AVAILABLE DATA Start Marker

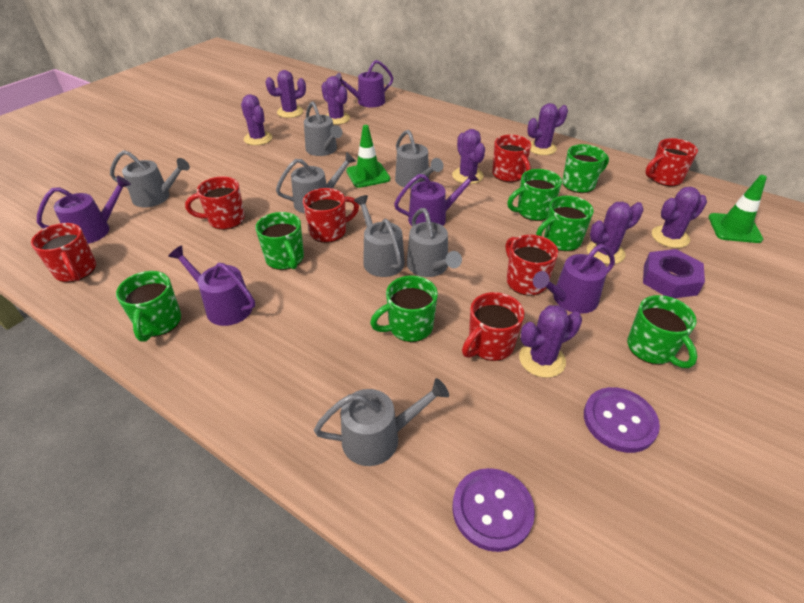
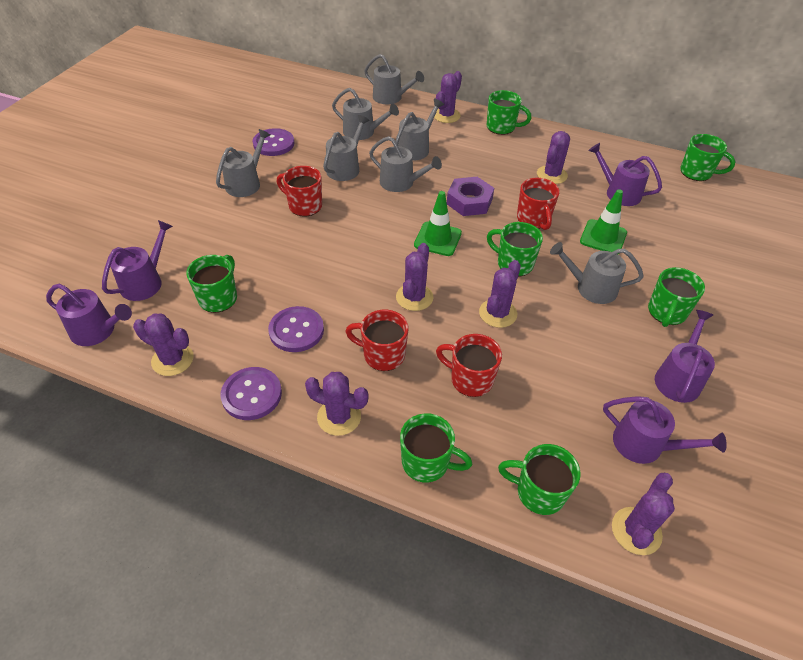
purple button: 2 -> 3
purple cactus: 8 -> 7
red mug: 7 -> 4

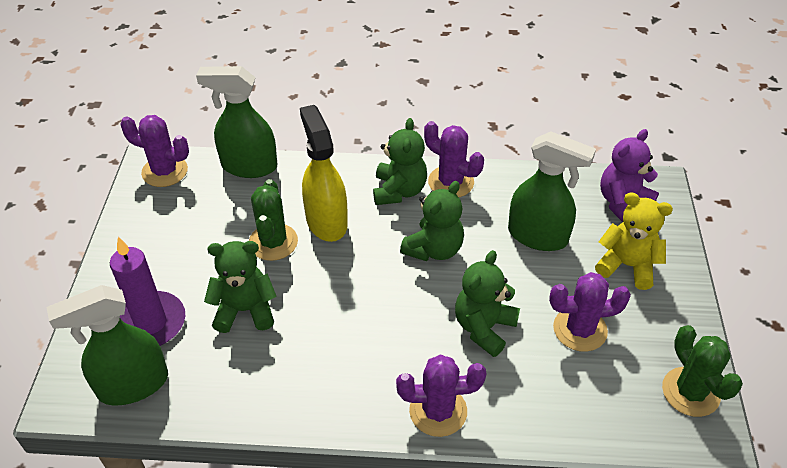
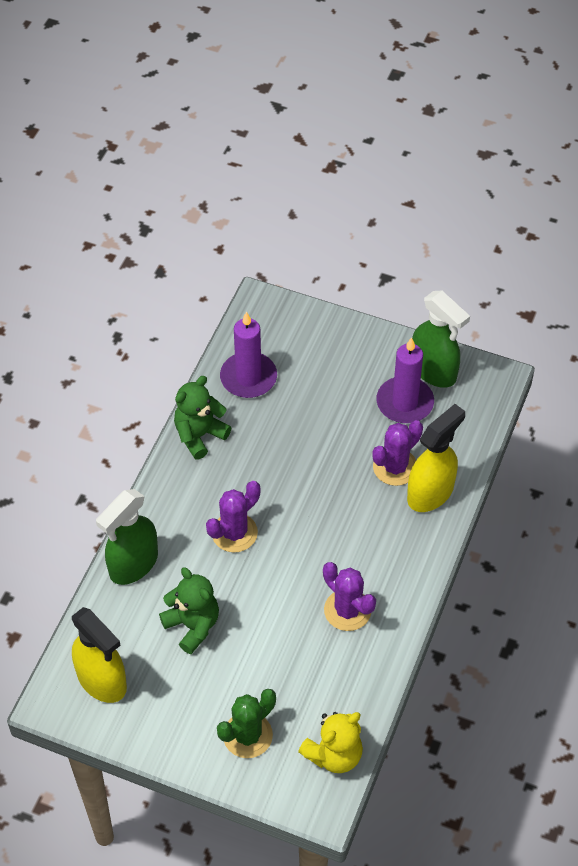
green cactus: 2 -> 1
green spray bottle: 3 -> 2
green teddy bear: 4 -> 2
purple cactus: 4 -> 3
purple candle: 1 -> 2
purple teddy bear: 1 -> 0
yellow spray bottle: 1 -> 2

AVAILABLE DATA End Marker
AVAILABLE DATA Start Marker

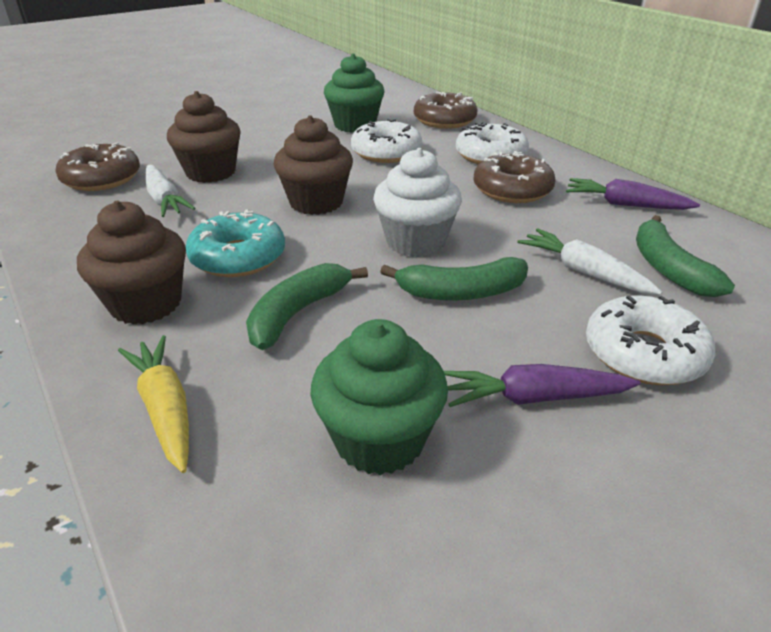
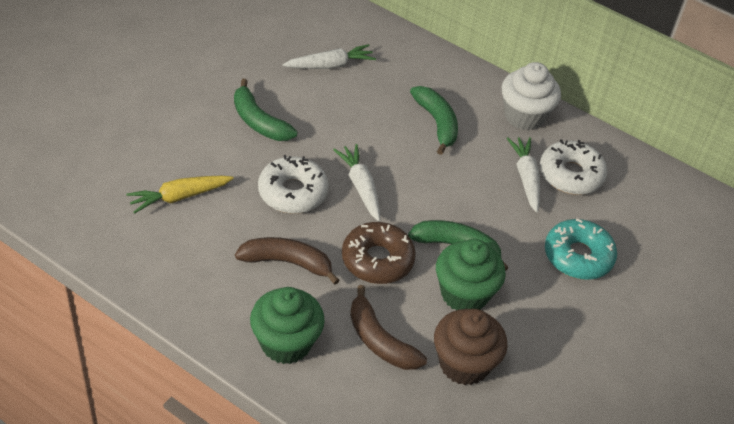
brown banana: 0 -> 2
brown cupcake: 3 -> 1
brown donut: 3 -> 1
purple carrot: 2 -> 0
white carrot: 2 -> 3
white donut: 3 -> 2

AVAILABLE DATA End Marker

• EXERCISE: Take the lines above from the one containing "purple cactus: 4 -> 3" down to the one containing "yellow spray bottle: 1 -> 2", and transcribe them exactly, both ends included.

• EXPECTED ANSWER:
purple cactus: 4 -> 3
purple candle: 1 -> 2
purple teddy bear: 1 -> 0
yellow spray bottle: 1 -> 2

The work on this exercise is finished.